■ Description of the task: Down to the last line, reproduce the data below exactly.

■ Data to use:
------------
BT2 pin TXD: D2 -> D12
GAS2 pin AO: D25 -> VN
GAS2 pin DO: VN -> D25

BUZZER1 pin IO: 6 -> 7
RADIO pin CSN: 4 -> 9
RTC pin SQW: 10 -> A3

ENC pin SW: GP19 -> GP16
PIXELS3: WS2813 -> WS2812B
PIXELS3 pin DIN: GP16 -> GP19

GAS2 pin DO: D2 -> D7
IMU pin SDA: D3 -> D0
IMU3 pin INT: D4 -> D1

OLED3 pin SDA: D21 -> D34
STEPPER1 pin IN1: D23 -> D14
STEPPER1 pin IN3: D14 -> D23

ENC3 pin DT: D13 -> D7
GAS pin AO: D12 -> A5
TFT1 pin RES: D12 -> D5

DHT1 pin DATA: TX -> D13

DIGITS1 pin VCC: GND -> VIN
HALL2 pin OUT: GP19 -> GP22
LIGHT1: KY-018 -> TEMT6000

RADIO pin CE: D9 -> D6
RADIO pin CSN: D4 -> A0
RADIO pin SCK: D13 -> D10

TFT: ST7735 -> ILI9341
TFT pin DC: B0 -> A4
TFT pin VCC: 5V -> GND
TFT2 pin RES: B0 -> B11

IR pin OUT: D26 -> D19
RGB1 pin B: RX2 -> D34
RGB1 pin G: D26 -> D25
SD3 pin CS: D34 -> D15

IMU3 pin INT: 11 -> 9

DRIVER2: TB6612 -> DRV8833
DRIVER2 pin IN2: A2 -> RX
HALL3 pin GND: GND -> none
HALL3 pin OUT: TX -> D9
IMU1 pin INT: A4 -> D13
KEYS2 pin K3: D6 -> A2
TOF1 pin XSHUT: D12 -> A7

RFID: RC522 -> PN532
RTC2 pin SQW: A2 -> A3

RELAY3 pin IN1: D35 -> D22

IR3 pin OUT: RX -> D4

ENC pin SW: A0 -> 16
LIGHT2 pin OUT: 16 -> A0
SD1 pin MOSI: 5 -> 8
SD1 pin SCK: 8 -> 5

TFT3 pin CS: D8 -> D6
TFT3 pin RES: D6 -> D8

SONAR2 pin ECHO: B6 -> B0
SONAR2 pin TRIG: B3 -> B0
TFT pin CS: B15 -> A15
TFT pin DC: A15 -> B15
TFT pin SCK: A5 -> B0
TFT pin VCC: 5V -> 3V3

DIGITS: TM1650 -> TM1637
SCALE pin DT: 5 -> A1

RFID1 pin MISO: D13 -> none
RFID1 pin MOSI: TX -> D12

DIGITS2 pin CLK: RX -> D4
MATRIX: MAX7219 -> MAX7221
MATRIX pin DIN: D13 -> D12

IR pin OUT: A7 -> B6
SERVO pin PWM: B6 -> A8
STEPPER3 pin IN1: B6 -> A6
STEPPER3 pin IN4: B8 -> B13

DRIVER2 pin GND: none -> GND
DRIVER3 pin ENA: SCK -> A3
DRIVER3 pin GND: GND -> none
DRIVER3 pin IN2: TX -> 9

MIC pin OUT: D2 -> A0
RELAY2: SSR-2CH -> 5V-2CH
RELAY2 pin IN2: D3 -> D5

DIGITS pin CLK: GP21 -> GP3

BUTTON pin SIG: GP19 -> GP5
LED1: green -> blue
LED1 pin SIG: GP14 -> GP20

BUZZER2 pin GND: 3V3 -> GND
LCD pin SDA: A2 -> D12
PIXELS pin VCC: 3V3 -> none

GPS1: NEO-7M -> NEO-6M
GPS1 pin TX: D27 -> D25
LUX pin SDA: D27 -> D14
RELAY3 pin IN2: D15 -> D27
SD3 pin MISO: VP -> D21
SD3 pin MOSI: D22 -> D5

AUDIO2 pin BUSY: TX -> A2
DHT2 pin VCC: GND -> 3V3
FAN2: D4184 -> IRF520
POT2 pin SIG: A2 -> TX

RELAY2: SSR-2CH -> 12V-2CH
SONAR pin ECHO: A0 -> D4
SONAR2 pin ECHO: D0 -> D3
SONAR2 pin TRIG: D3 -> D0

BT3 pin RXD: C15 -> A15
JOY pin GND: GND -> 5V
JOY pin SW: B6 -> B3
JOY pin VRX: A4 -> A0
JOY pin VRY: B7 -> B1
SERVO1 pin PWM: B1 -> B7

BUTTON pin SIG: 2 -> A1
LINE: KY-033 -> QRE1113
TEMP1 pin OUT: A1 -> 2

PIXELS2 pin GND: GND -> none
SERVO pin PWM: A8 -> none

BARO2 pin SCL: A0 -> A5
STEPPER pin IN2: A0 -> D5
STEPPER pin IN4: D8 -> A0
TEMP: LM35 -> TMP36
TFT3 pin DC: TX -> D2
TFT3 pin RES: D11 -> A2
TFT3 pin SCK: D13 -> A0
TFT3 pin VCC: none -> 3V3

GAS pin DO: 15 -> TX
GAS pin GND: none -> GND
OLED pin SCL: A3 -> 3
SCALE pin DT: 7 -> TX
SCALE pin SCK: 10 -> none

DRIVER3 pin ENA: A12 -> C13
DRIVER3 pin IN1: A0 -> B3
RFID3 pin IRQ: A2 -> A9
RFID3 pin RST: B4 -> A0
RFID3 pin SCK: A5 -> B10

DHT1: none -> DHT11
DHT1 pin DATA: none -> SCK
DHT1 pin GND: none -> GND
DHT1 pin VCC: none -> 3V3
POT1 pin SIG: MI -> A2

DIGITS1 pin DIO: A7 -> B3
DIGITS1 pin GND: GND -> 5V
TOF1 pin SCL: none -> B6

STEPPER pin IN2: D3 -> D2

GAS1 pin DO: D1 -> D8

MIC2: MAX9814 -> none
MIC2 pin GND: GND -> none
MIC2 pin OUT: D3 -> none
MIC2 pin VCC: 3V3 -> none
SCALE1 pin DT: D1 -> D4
------------
■ Expected answer:
BT2 pin TXD: D2 -> D12
GAS2 pin AO: D25 -> VN
GAS2 pin DO: VN -> D25

BUZZER1 pin IO: 6 -> 7
RADIO pin CSN: 4 -> 9
RTC pin SQW: 10 -> A3

ENC pin SW: GP19 -> GP16
PIXELS3: WS2813 -> WS2812B
PIXELS3 pin DIN: GP16 -> GP19

GAS2 pin DO: D2 -> D7
IMU pin SDA: D3 -> D0
IMU3 pin INT: D4 -> D1

OLED3 pin SDA: D21 -> D34
STEPPER1 pin IN1: D23 -> D14
STEPPER1 pin IN3: D14 -> D23

ENC3 pin DT: D13 -> D7
GAS pin AO: D12 -> A5
TFT1 pin RES: D12 -> D5

DHT1 pin DATA: TX -> D13

DIGITS1 pin VCC: GND -> VIN
HALL2 pin OUT: GP19 -> GP22
LIGHT1: KY-018 -> TEMT6000

RADIO pin CE: D9 -> D6
RADIO pin CSN: D4 -> A0
RADIO pin SCK: D13 -> D10

TFT: ST7735 -> ILI9341
TFT pin DC: B0 -> A4
TFT pin VCC: 5V -> GND
TFT2 pin RES: B0 -> B11

IR pin OUT: D26 -> D19
RGB1 pin B: RX2 -> D34
RGB1 pin G: D26 -> D25
SD3 pin CS: D34 -> D15

IMU3 pin INT: 11 -> 9

DRIVER2: TB6612 -> DRV8833
DRIVER2 pin IN2: A2 -> RX
HALL3 pin GND: GND -> none
HALL3 pin OUT: TX -> D9
IMU1 pin INT: A4 -> D13
KEYS2 pin K3: D6 -> A2
TOF1 pin XSHUT: D12 -> A7

RFID: RC522 -> PN532
RTC2 pin SQW: A2 -> A3

RELAY3 pin IN1: D35 -> D22

IR3 pin OUT: RX -> D4

ENC pin SW: A0 -> 16
LIGHT2 pin OUT: 16 -> A0
SD1 pin MOSI: 5 -> 8
SD1 pin SCK: 8 -> 5

TFT3 pin CS: D8 -> D6
TFT3 pin RES: D6 -> D8

SONAR2 pin ECHO: B6 -> B0
SONAR2 pin TRIG: B3 -> B0
TFT pin CS: B15 -> A15
TFT pin DC: A15 -> B15
TFT pin SCK: A5 -> B0
TFT pin VCC: 5V -> 3V3

DIGITS: TM1650 -> TM1637
SCALE pin DT: 5 -> A1

RFID1 pin MISO: D13 -> none
RFID1 pin MOSI: TX -> D12

DIGITS2 pin CLK: RX -> D4
MATRIX: MAX7219 -> MAX7221
MATRIX pin DIN: D13 -> D12

IR pin OUT: A7 -> B6
SERVO pin PWM: B6 -> A8
STEPPER3 pin IN1: B6 -> A6
STEPPER3 pin IN4: B8 -> B13

DRIVER2 pin GND: none -> GND
DRIVER3 pin ENA: SCK -> A3
DRIVER3 pin GND: GND -> none
DRIVER3 pin IN2: TX -> 9

MIC pin OUT: D2 -> A0
RELAY2: SSR-2CH -> 5V-2CH
RELAY2 pin IN2: D3 -> D5

DIGITS pin CLK: GP21 -> GP3

BUTTON pin SIG: GP19 -> GP5
LED1: green -> blue
LED1 pin SIG: GP14 -> GP20

BUZZER2 pin GND: 3V3 -> GND
LCD pin SDA: A2 -> D12
PIXELS pin VCC: 3V3 -> none

GPS1: NEO-7M -> NEO-6M
GPS1 pin TX: D27 -> D25
LUX pin SDA: D27 -> D14
RELAY3 pin IN2: D15 -> D27
SD3 pin MISO: VP -> D21
SD3 pin MOSI: D22 -> D5

AUDIO2 pin BUSY: TX -> A2
DHT2 pin VCC: GND -> 3V3
FAN2: D4184 -> IRF520
POT2 pin SIG: A2 -> TX

RELAY2: SSR-2CH -> 12V-2CH
SONAR pin ECHO: A0 -> D4
SONAR2 pin ECHO: D0 -> D3
SONAR2 pin TRIG: D3 -> D0

BT3 pin RXD: C15 -> A15
JOY pin GND: GND -> 5V
JOY pin SW: B6 -> B3
JOY pin VRX: A4 -> A0
JOY pin VRY: B7 -> B1
SERVO1 pin PWM: B1 -> B7

BUTTON pin SIG: 2 -> A1
LINE: KY-033 -> QRE1113
TEMP1 pin OUT: A1 -> 2

PIXELS2 pin GND: GND -> none
SERVO pin PWM: A8 -> none

BARO2 pin SCL: A0 -> A5
STEPPER pin IN2: A0 -> D5
STEPPER pin IN4: D8 -> A0
TEMP: LM35 -> TMP36
TFT3 pin DC: TX -> D2
TFT3 pin RES: D11 -> A2
TFT3 pin SCK: D13 -> A0
TFT3 pin VCC: none -> 3V3

GAS pin DO: 15 -> TX
GAS pin GND: none -> GND
OLED pin SCL: A3 -> 3
SCALE pin DT: 7 -> TX
SCALE pin SCK: 10 -> none

DRIVER3 pin ENA: A12 -> C13
DRIVER3 pin IN1: A0 -> B3
RFID3 pin IRQ: A2 -> A9
RFID3 pin RST: B4 -> A0
RFID3 pin SCK: A5 -> B10

DHT1: none -> DHT11
DHT1 pin DATA: none -> SCK
DHT1 pin GND: none -> GND
DHT1 pin VCC: none -> 3V3
POT1 pin SIG: MI -> A2

DIGITS1 pin DIO: A7 -> B3
DIGITS1 pin GND: GND -> 5V
TOF1 pin SCL: none -> B6

STEPPER pin IN2: D3 -> D2

GAS1 pin DO: D1 -> D8

MIC2: MAX9814 -> none
MIC2 pin GND: GND -> none
MIC2 pin OUT: D3 -> none
MIC2 pin VCC: 3V3 -> none
SCALE1 pin DT: D1 -> D4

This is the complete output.